*** The data Section Begins ***
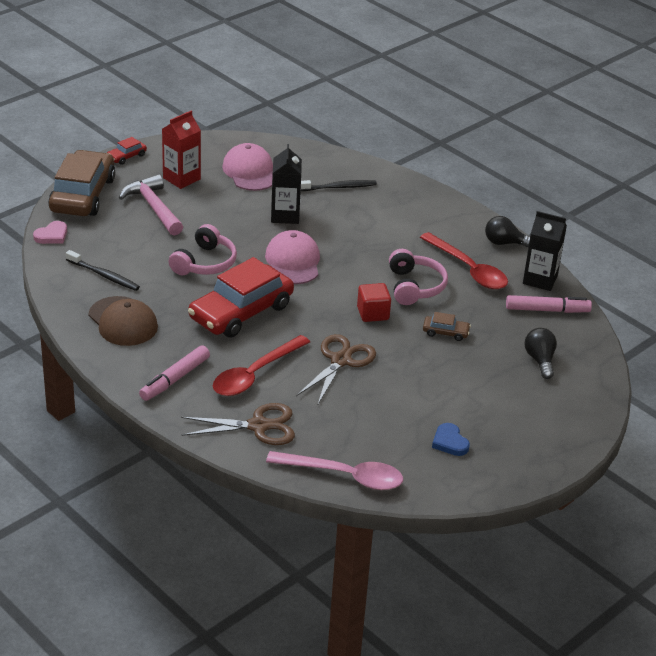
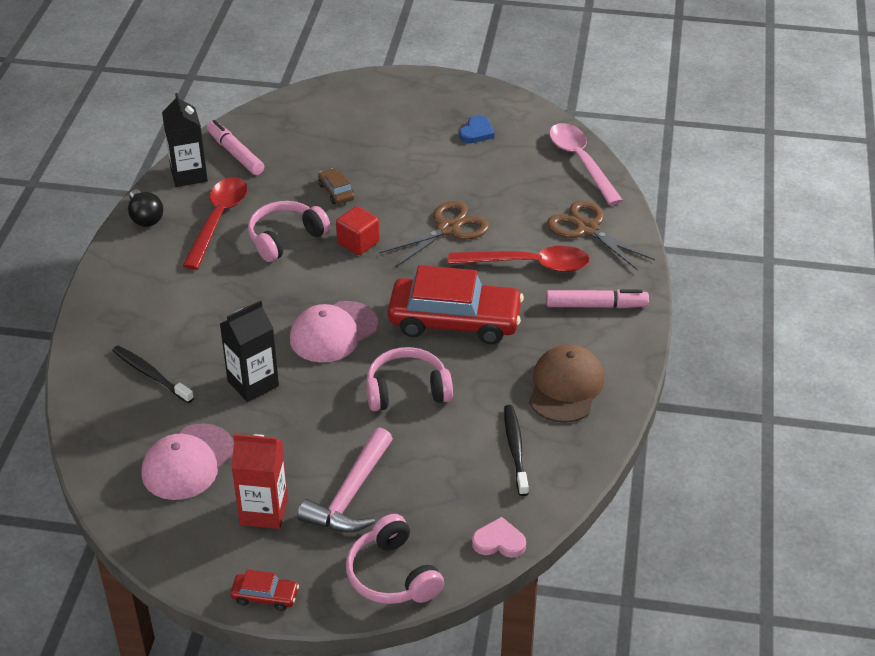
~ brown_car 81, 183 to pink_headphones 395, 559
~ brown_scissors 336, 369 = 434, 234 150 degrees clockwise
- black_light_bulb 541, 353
*** The data Section Ends ***
Requirement -> Exact repetition of each line above is expected; images are to be omitted.

Response area ->
~ brown_car 81, 183 to pink_headphones 395, 559
~ brown_scissors 336, 369 = 434, 234 150 degrees clockwise
- black_light_bulb 541, 353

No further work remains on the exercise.